What you give back must match the records below exactly, apart from the pictures, which are omitted.

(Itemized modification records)
-------------------------
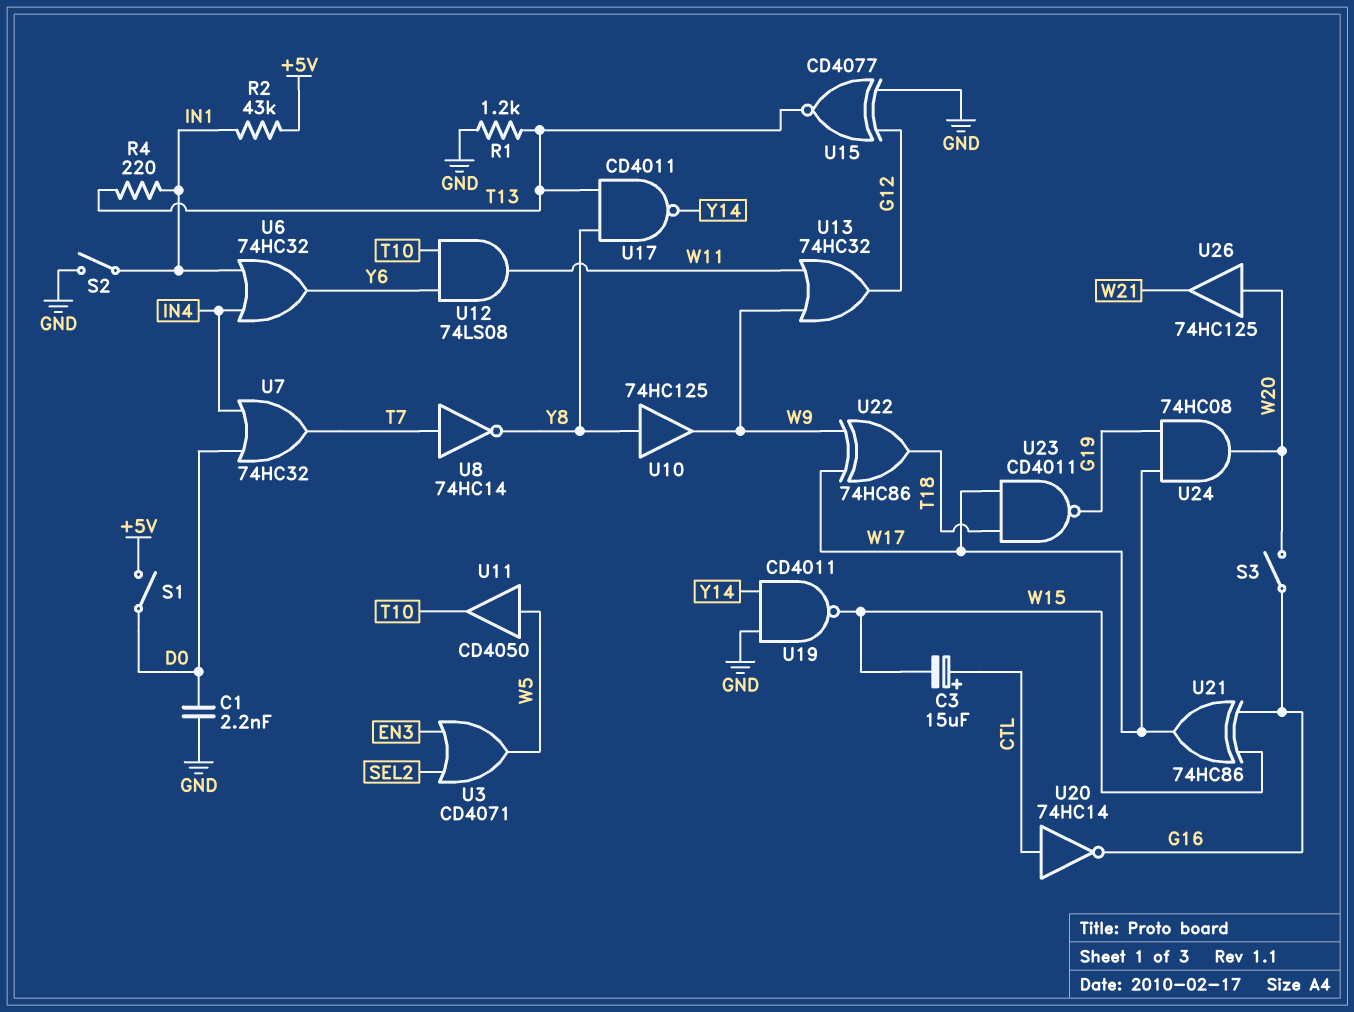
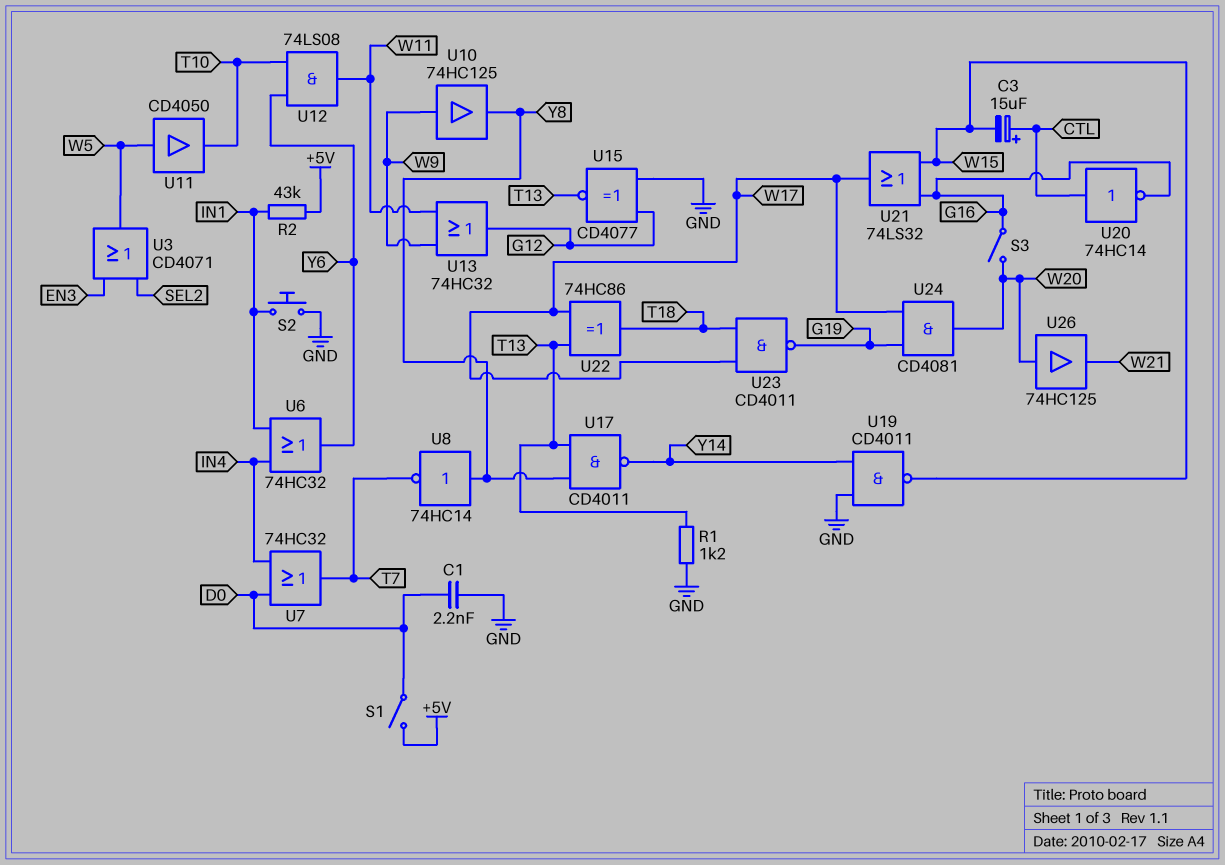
R4: 220 (IN1, T13) -> none
S2: switch (GND, IN1) -> button (GND, IN1)
U8: NOT 74HC14 (in T7, out Y8) -> NOT 74HC14 (in Y8, out T7)
U10: buffer 74HC125 (in Y8, out W9) -> buffer 74HC125 (in W9, out Y8)
U21: XOR 74HC86 (in G16, in W15, out W17) -> OR 74LS32 (in G16, in W15, out W17)
U22: XOR 74HC86 (in W9, in W17, out T18) -> XOR 74HC86 (in T13, in W17, out T18)
U24: AND 74HC08 (in G19, in W17, out W20) -> AND CD4081 (in G19, in W17, out W20)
-------------------------
▶ **Answer for this exercise**:
R4: 220 (IN1, T13) -> none
S2: switch (GND, IN1) -> button (GND, IN1)
U8: NOT 74HC14 (in T7, out Y8) -> NOT 74HC14 (in Y8, out T7)
U10: buffer 74HC125 (in Y8, out W9) -> buffer 74HC125 (in W9, out Y8)
U21: XOR 74HC86 (in G16, in W15, out W17) -> OR 74LS32 (in G16, in W15, out W17)
U22: XOR 74HC86 (in W9, in W17, out T18) -> XOR 74HC86 (in T13, in W17, out T18)
U24: AND 74HC08 (in G19, in W17, out W20) -> AND CD4081 (in G19, in W17, out W20)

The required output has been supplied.